BEGIN Dataset records

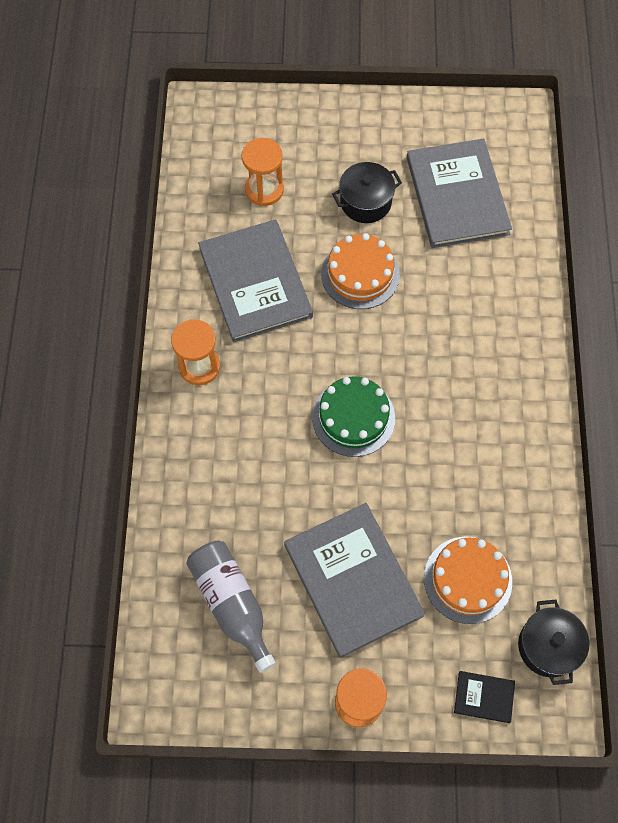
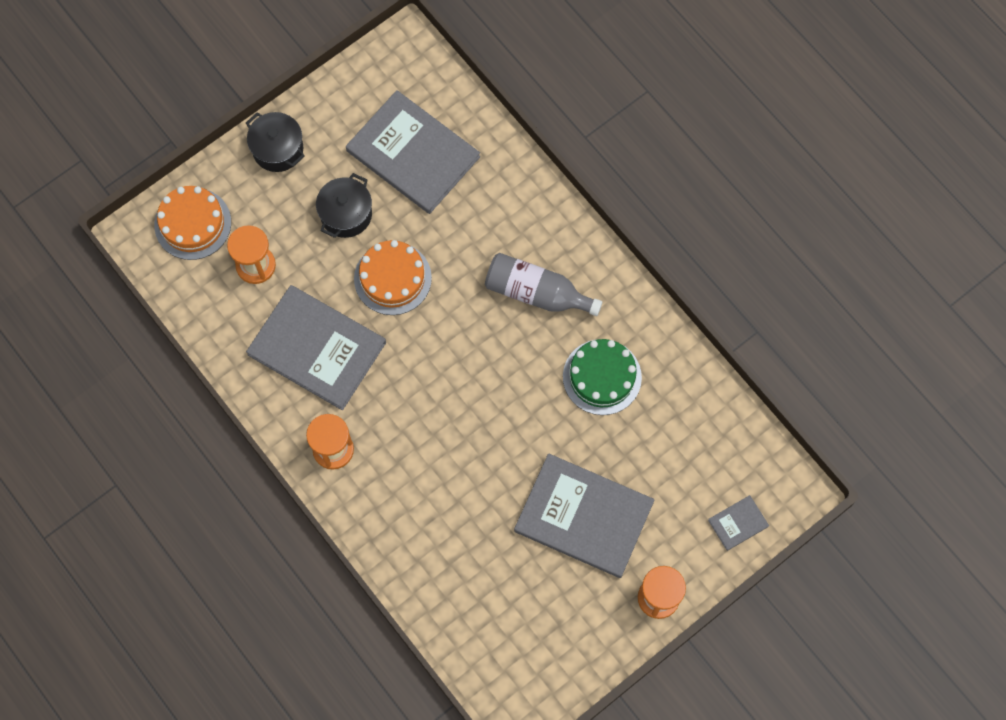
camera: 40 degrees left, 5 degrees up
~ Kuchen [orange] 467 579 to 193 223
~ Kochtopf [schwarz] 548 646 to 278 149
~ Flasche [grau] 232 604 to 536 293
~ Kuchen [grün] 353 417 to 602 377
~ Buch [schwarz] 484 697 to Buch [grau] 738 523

END Dataset records

§ Task to complete: Give back the records above exactly. Pictures stay out.

§ Response to the task:
camera: 40 degrees left, 5 degrees up
~ Kuchen [orange] 467 579 to 193 223
~ Kochtopf [schwarz] 548 646 to 278 149
~ Flasche [grau] 232 604 to 536 293
~ Kuchen [grün] 353 417 to 602 377
~ Buch [schwarz] 484 697 to Buch [grau] 738 523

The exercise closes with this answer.